[Dataset items]
◇ ◇ ◇ ◇ ◇ ◇ ◇
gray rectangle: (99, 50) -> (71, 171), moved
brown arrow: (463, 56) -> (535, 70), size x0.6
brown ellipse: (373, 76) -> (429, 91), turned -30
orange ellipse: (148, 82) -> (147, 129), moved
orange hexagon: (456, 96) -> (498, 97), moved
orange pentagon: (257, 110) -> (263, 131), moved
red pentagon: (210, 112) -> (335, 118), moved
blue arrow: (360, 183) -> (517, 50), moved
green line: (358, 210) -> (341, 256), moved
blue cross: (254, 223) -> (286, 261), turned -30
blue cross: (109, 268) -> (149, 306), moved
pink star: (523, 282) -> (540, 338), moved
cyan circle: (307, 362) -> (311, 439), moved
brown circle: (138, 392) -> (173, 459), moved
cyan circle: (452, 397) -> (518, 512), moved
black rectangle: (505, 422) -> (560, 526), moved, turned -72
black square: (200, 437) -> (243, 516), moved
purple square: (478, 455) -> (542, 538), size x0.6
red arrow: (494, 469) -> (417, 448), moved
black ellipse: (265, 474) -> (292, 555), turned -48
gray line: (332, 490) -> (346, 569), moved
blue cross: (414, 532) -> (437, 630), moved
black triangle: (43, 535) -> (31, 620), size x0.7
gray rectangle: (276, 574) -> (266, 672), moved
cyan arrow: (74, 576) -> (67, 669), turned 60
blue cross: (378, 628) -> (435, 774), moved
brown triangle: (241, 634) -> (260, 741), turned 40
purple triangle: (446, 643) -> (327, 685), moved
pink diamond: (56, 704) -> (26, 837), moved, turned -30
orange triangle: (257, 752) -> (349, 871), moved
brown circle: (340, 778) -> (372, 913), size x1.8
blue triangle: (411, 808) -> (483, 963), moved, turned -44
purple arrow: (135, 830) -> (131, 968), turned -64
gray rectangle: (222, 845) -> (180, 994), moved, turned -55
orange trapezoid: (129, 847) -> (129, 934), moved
◇ ◇ ◇ ◇ ◇ ◇ ◇
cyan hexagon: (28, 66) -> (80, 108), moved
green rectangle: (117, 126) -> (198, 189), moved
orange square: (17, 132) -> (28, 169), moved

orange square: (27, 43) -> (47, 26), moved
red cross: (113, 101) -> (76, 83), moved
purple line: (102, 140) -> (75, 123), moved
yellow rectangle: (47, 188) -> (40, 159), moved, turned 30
◇ ◇ ◇ ◇ ◇ ◇ ◇
Problem statement
Please say how many lines of the records contain the word "brown", giving the number by itself.

Answer section
5